Dataset content:

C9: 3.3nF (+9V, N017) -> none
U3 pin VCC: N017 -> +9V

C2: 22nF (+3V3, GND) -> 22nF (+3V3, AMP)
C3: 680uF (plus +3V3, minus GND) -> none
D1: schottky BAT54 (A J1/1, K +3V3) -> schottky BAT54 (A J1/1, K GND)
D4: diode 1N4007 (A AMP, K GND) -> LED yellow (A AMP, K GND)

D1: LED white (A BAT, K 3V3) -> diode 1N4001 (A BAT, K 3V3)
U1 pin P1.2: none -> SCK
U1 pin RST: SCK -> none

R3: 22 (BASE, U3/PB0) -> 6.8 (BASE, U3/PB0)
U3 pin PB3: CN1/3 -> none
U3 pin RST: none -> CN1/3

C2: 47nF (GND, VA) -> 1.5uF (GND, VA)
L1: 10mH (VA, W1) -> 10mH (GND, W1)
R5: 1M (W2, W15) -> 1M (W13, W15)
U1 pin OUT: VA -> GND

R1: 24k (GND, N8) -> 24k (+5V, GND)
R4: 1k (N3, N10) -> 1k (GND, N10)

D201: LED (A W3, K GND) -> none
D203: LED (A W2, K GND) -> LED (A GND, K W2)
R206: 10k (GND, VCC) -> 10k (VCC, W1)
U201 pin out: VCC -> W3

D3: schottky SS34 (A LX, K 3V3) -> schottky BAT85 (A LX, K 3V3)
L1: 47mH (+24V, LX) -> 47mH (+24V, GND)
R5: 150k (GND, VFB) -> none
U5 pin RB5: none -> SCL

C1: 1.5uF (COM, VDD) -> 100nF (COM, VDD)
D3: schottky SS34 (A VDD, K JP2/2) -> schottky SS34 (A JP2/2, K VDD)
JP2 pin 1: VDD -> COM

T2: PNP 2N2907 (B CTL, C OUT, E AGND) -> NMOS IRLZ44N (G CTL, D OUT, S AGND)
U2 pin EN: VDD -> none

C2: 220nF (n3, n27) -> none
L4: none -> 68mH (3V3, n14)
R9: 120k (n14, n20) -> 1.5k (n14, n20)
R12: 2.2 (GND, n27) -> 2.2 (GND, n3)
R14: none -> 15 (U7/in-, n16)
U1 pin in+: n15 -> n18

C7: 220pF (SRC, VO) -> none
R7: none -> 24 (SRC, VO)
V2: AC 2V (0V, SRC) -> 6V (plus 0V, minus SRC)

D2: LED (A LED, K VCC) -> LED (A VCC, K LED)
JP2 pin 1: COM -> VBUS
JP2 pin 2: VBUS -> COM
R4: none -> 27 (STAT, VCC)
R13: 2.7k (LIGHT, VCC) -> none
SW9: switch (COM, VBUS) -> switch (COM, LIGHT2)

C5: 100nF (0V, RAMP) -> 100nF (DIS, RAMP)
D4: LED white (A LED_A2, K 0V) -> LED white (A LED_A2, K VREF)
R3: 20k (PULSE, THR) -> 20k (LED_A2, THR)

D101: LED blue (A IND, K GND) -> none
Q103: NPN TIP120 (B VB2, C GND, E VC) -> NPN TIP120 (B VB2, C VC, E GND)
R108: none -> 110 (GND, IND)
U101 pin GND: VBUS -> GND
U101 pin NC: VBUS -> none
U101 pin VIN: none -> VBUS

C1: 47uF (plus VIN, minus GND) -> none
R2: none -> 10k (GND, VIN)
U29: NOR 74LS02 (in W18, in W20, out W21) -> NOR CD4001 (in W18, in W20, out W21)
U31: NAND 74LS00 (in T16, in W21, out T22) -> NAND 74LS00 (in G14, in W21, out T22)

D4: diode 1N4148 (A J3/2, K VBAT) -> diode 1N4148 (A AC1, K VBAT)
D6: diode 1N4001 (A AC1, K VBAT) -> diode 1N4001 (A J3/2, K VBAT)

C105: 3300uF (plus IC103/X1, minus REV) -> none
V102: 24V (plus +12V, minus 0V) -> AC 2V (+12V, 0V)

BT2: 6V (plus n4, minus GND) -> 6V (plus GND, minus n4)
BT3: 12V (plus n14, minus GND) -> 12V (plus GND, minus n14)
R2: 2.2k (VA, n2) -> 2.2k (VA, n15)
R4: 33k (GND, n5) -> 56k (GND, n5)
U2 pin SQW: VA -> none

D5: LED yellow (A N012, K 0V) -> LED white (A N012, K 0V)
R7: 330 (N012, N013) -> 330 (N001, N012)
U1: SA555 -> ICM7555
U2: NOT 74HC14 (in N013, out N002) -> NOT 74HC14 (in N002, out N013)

Work request: Using the records above, restate word for word the lines from the one with "D2: LED (A LED, K VCC) -> LED (A VCC, K LED)" through the one with "C105: 3300uF (plus", both included.

Task output:
D2: LED (A LED, K VCC) -> LED (A VCC, K LED)
JP2 pin 1: COM -> VBUS
JP2 pin 2: VBUS -> COM
R4: none -> 27 (STAT, VCC)
R13: 2.7k (LIGHT, VCC) -> none
SW9: switch (COM, VBUS) -> switch (COM, LIGHT2)

C5: 100nF (0V, RAMP) -> 100nF (DIS, RAMP)
D4: LED white (A LED_A2, K 0V) -> LED white (A LED_A2, K VREF)
R3: 20k (PULSE, THR) -> 20k (LED_A2, THR)

D101: LED blue (A IND, K GND) -> none
Q103: NPN TIP120 (B VB2, C GND, E VC) -> NPN TIP120 (B VB2, C VC, E GND)
R108: none -> 110 (GND, IND)
U101 pin GND: VBUS -> GND
U101 pin NC: VBUS -> none
U101 pin VIN: none -> VBUS

C1: 47uF (plus VIN, minus GND) -> none
R2: none -> 10k (GND, VIN)
U29: NOR 74LS02 (in W18, in W20, out W21) -> NOR CD4001 (in W18, in W20, out W21)
U31: NAND 74LS00 (in T16, in W21, out T22) -> NAND 74LS00 (in G14, in W21, out T22)

D4: diode 1N4148 (A J3/2, K VBAT) -> diode 1N4148 (A AC1, K VBAT)
D6: diode 1N4001 (A AC1, K VBAT) -> diode 1N4001 (A J3/2, K VBAT)

C105: 3300uF (plus IC103/X1, minus REV) -> none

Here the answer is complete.